#### [Prompt]
Of all the entries below, only the lines from the one with "R17: 220k (VB2, VS) -> 220k (VB2, VC2)" up to and including the one with "V3: AC 10mV" are to be duplicated exactly.

#### [Input]
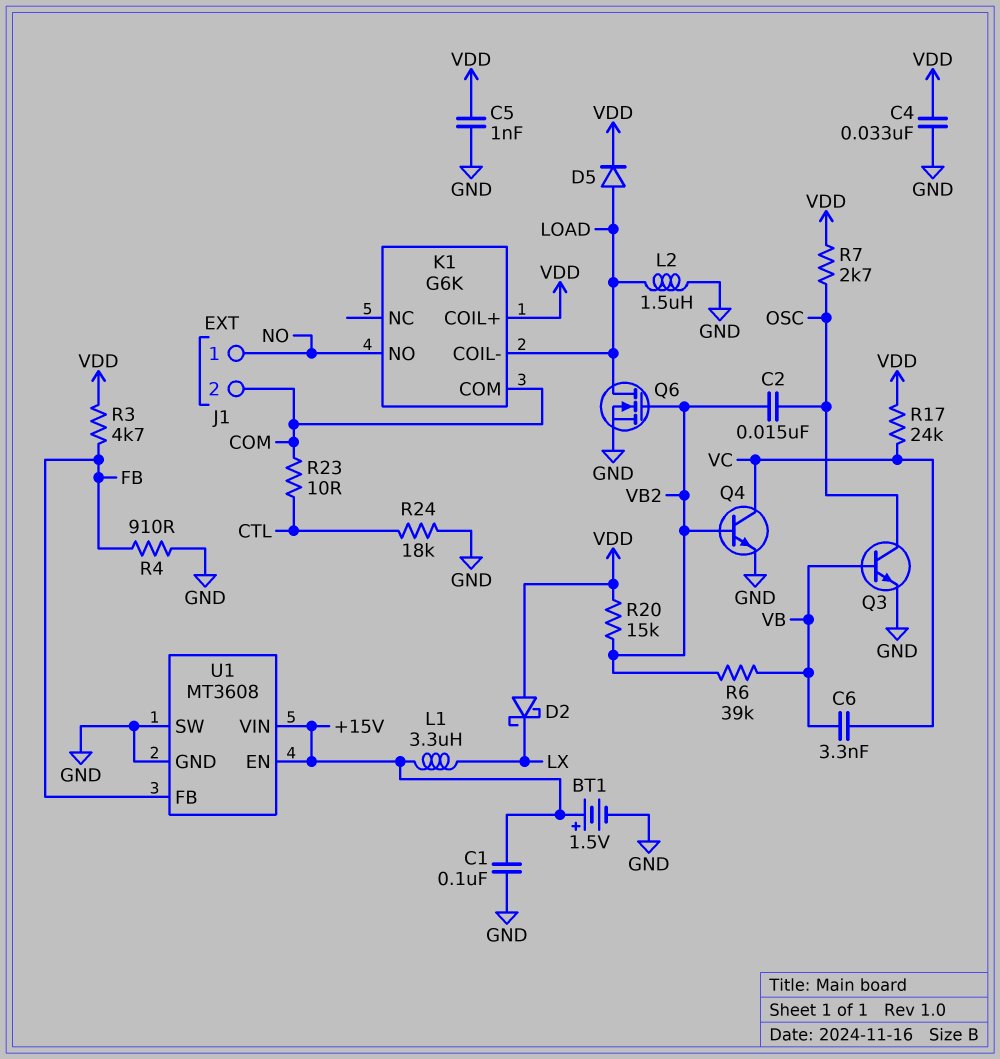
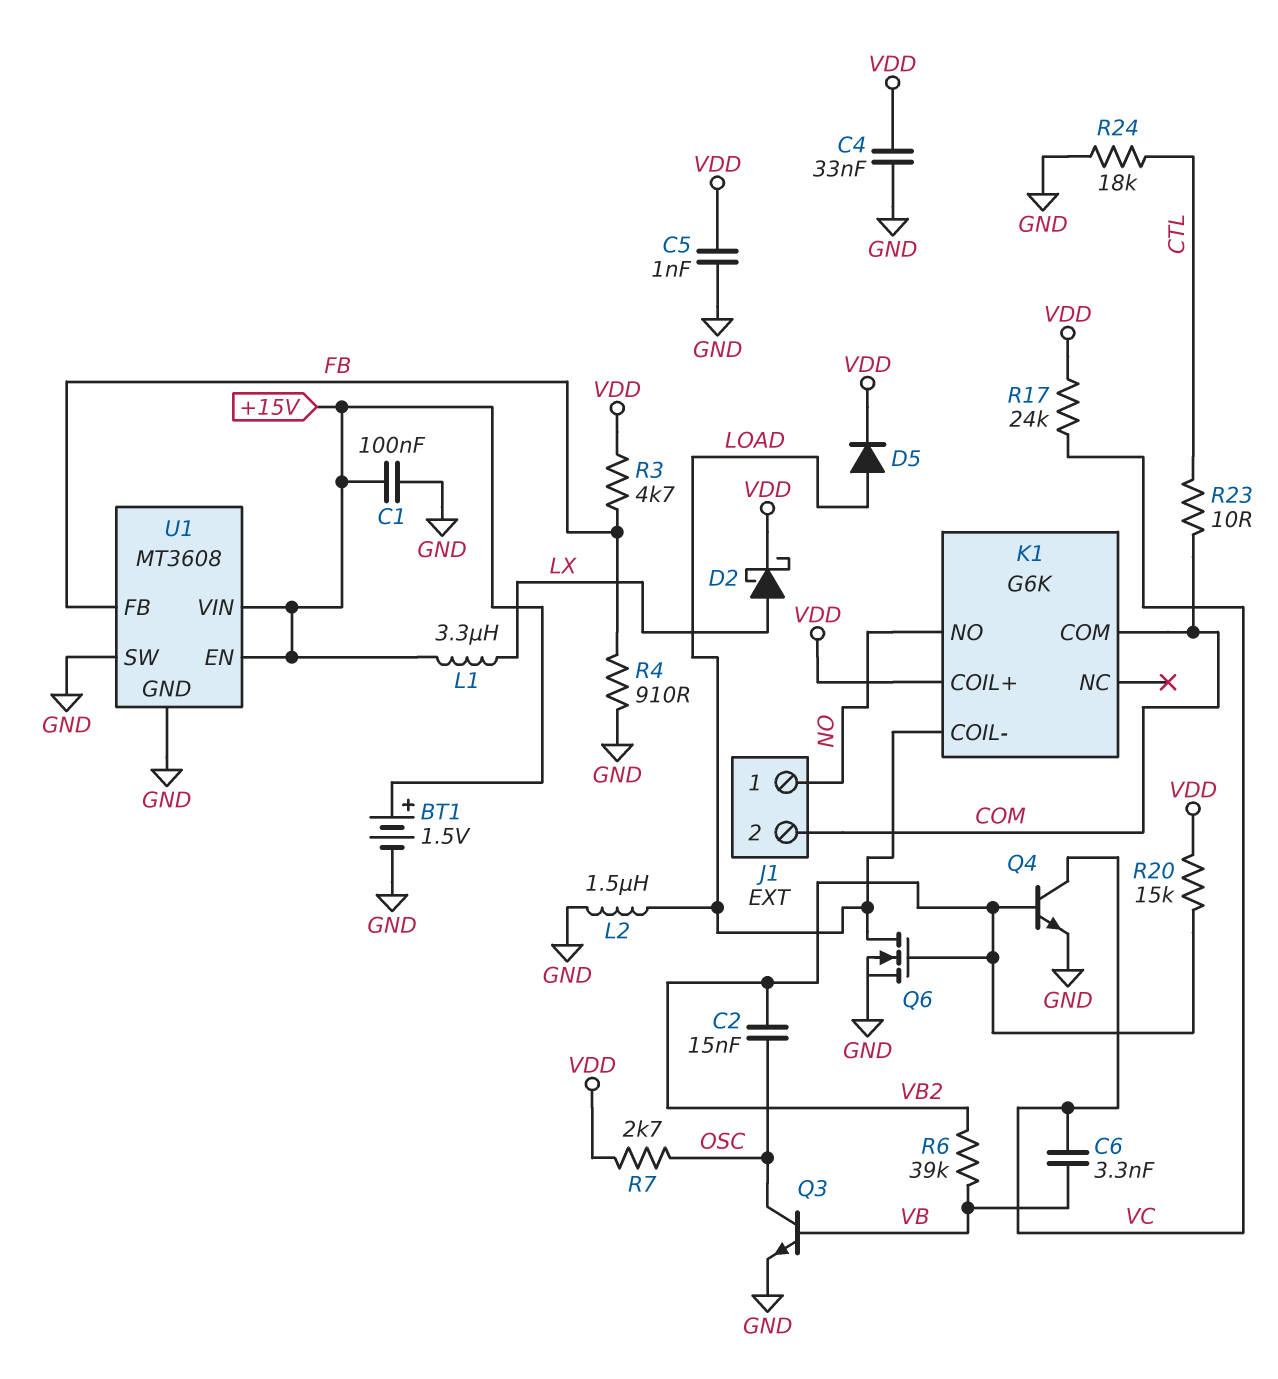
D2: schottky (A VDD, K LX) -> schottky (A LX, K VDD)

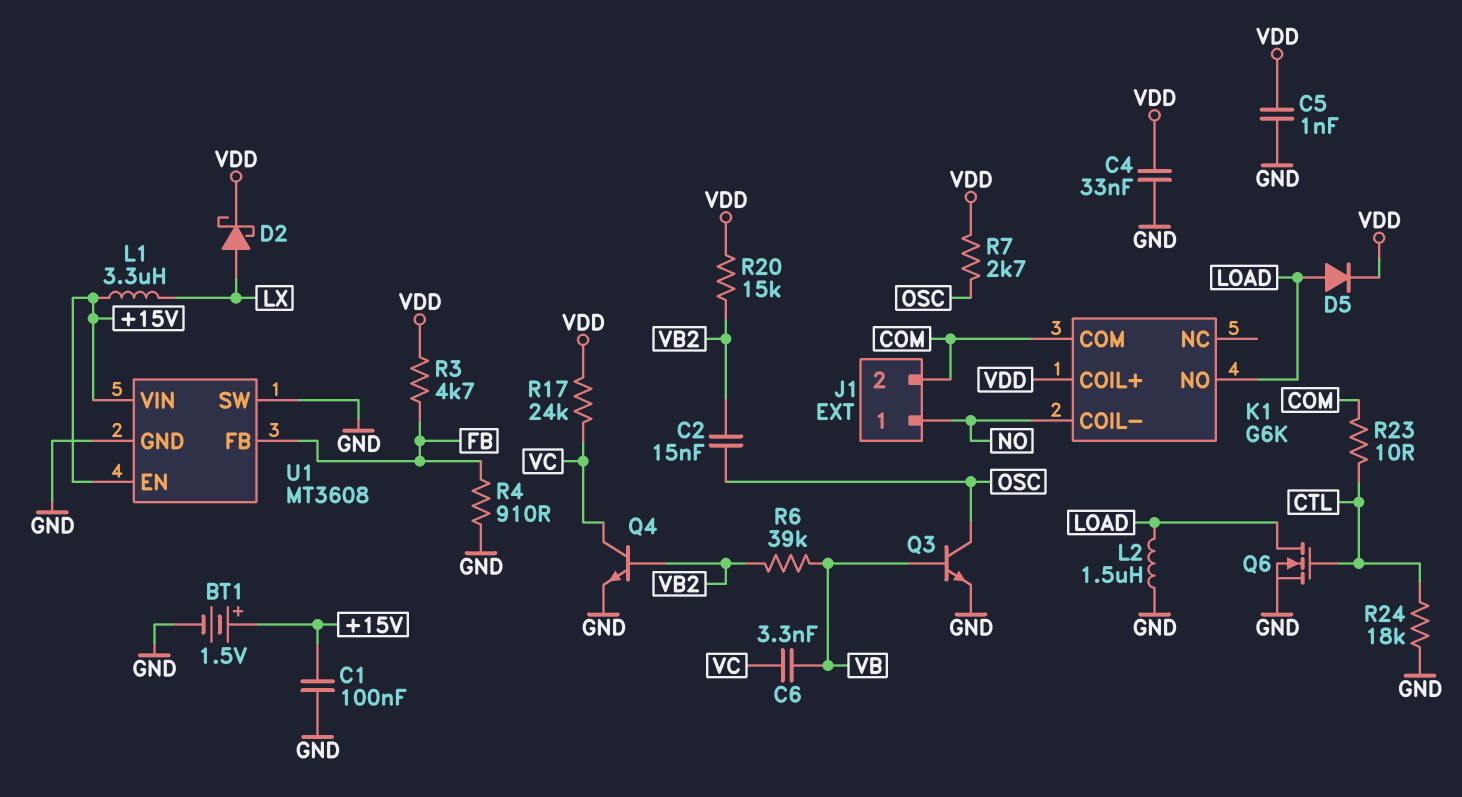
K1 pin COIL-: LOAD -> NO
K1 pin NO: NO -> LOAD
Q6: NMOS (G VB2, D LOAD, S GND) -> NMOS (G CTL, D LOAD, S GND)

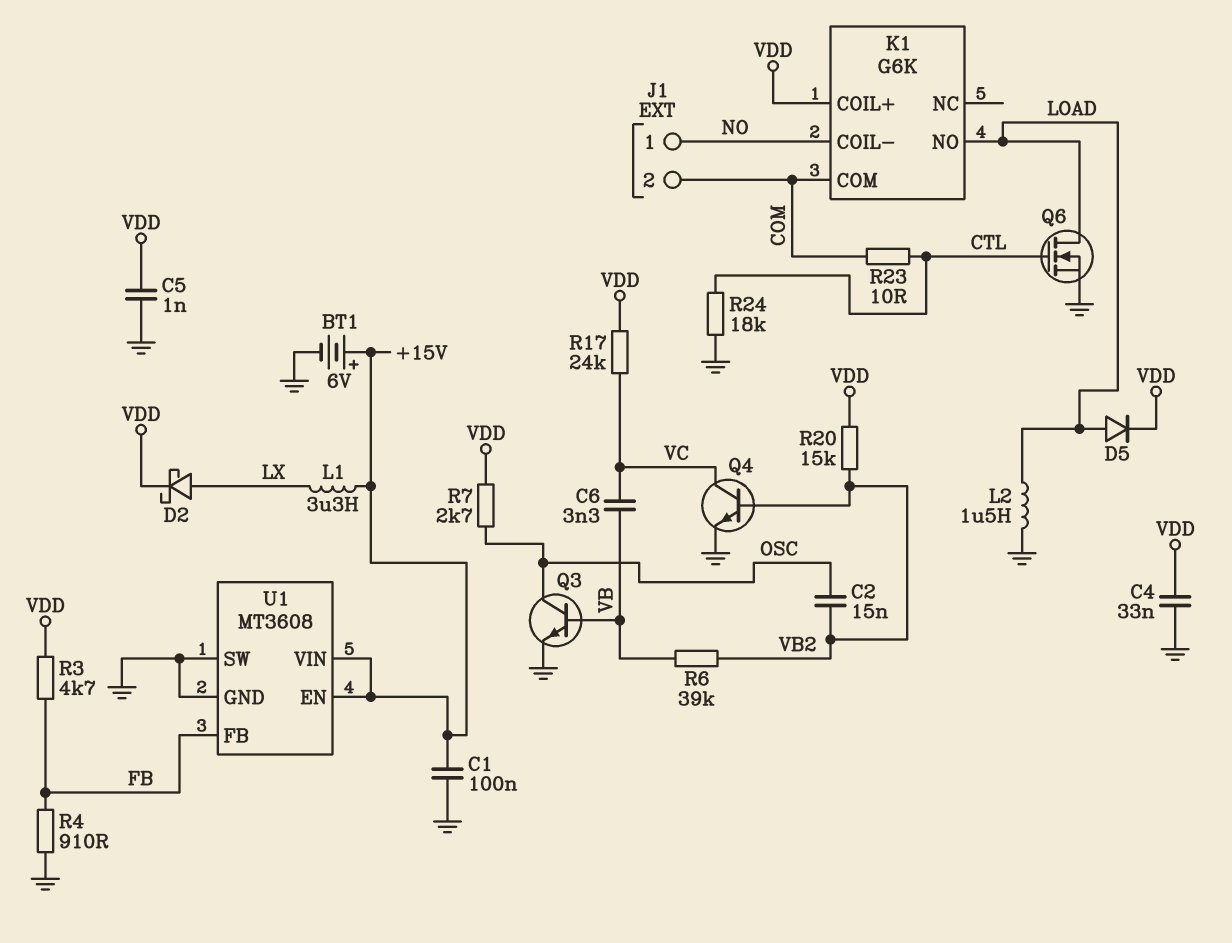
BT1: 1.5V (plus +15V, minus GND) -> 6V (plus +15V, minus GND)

---

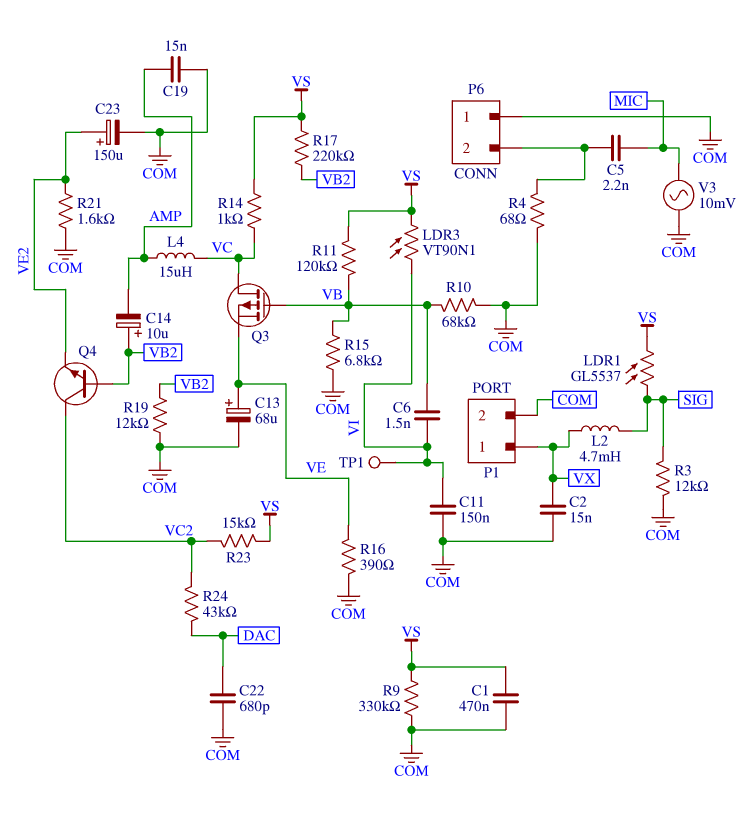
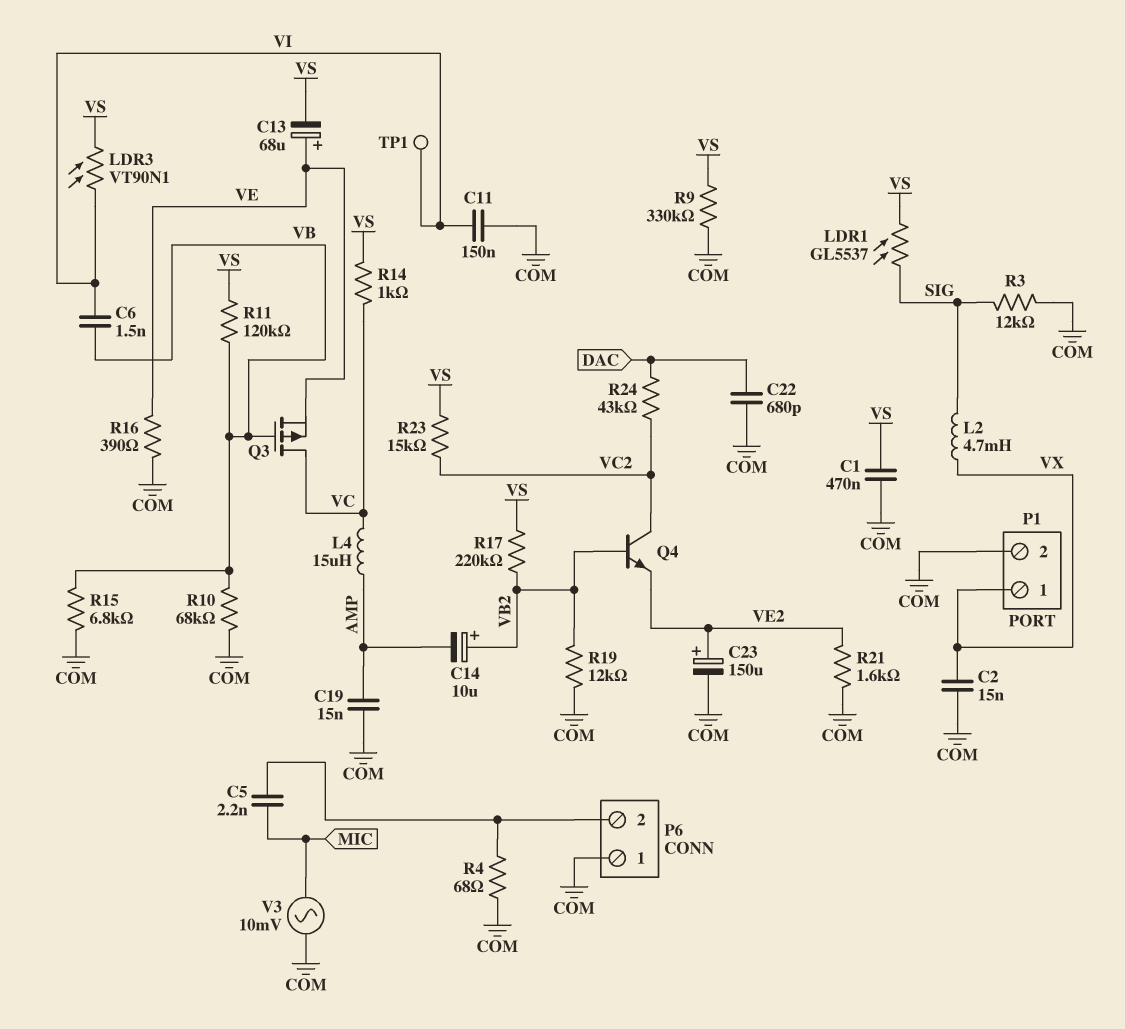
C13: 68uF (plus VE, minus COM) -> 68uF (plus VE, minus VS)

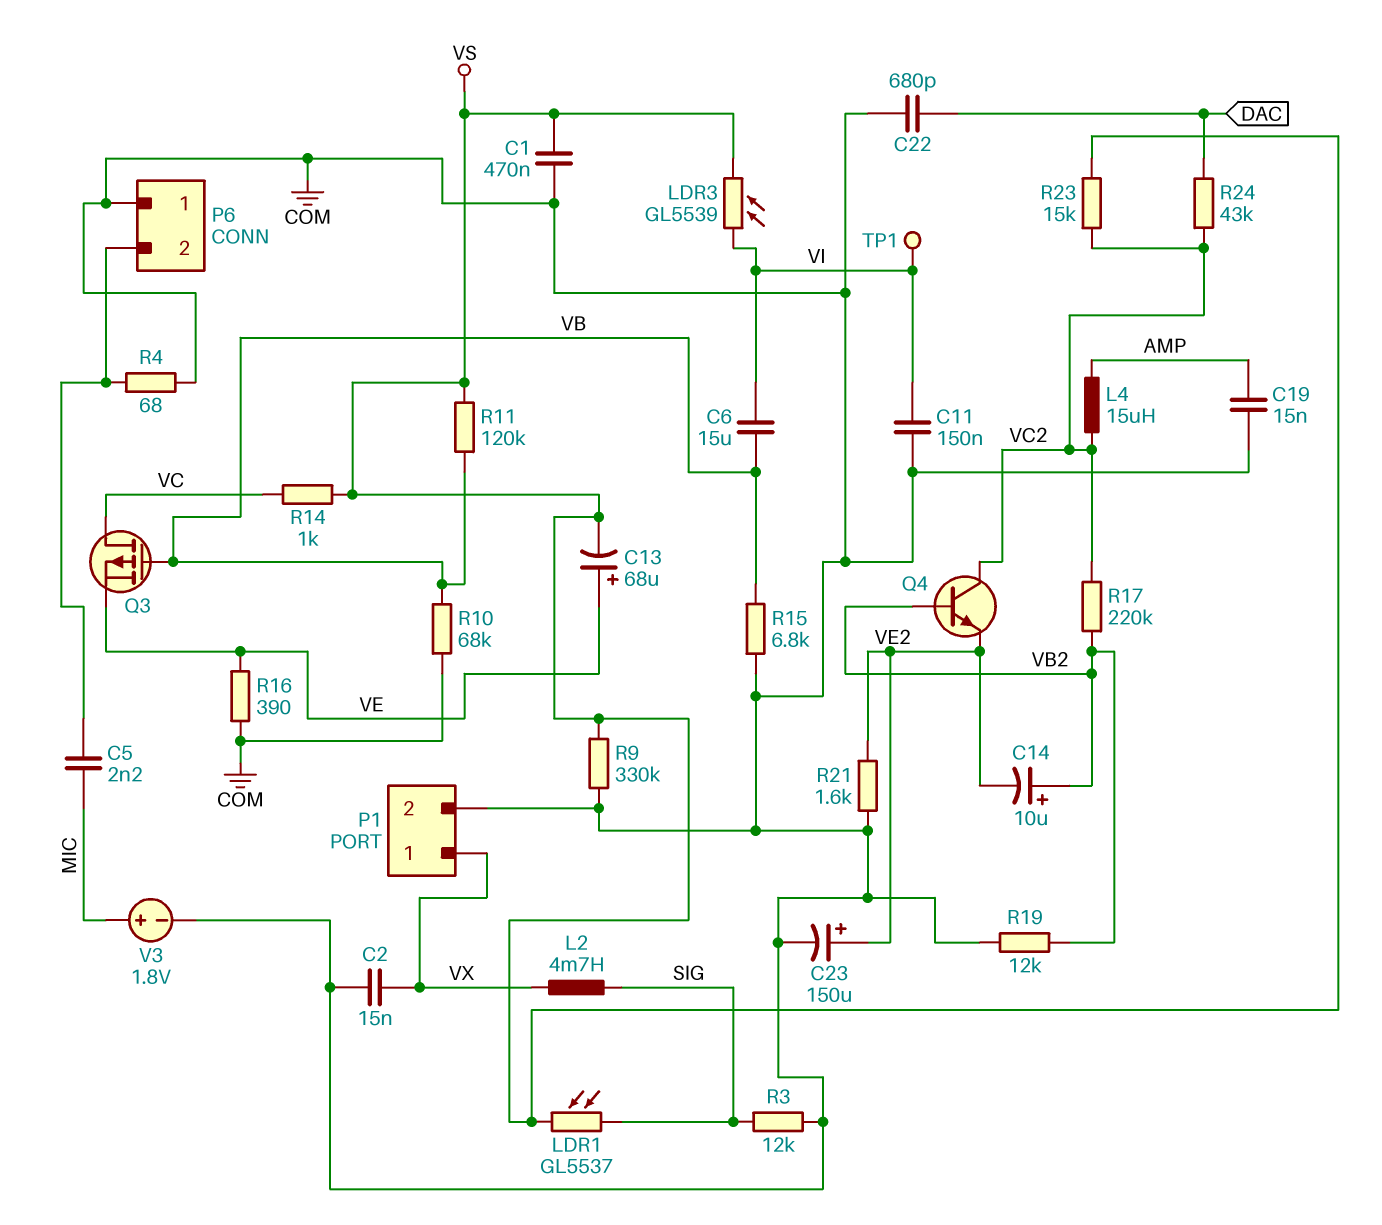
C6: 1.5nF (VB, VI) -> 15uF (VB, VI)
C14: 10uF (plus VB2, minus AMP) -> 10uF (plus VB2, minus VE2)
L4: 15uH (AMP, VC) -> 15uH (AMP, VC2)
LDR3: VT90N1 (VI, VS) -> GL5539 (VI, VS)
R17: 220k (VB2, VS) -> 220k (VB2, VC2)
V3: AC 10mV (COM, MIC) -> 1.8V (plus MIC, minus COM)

#### [Result for this task]
R17: 220k (VB2, VS) -> 220k (VB2, VC2)
V3: AC 10mV (COM, MIC) -> 1.8V (plus MIC, minus COM)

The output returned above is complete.